-- Begin EXCERPTED DATA --
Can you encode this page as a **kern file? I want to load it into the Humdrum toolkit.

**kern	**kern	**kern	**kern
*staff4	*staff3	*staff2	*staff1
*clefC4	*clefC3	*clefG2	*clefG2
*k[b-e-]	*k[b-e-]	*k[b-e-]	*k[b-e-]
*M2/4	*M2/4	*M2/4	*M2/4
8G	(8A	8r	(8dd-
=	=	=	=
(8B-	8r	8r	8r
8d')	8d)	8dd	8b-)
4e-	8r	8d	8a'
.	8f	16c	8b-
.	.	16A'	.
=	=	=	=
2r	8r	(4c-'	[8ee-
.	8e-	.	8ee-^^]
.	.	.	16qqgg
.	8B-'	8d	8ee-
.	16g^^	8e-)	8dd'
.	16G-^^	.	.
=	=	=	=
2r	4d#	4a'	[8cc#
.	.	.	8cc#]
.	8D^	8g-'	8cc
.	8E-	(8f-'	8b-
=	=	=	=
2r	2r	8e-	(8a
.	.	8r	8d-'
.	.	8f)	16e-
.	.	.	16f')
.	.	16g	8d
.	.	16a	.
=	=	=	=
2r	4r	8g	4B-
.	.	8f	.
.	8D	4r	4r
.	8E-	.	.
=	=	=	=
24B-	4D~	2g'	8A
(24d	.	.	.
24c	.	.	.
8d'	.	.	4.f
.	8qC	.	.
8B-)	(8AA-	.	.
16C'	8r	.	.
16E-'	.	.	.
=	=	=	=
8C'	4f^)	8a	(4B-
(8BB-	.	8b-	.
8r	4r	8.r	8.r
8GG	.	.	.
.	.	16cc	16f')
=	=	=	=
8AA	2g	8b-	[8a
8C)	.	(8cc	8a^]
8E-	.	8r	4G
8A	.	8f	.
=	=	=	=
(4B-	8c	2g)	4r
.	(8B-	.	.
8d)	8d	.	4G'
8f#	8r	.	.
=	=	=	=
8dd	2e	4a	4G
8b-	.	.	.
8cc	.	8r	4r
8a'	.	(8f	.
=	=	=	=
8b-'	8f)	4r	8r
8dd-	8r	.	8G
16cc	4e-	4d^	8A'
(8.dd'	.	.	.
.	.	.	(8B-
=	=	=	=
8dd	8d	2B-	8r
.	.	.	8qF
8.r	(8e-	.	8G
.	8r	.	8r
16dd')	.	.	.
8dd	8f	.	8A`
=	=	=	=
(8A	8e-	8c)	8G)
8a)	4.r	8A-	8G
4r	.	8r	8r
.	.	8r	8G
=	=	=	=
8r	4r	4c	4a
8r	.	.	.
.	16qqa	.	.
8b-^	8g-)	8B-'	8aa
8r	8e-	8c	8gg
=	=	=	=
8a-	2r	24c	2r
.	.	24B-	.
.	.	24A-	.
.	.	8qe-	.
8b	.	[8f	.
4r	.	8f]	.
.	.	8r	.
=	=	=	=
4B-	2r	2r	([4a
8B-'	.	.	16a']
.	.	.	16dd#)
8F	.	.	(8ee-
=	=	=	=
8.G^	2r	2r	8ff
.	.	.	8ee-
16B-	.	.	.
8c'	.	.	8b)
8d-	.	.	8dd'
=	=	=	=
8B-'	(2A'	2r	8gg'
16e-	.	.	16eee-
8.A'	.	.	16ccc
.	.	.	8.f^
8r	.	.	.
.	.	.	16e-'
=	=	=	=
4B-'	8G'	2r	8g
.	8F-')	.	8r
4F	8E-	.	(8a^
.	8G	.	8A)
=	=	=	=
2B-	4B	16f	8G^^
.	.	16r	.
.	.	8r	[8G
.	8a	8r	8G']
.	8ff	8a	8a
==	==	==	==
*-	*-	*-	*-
-- End EXCERPTED DATA --
TASK: How many lines in the listing above contain the string "kern"? Treat case as significant, and reply with the number alone.

CORRECT ANSWER: 2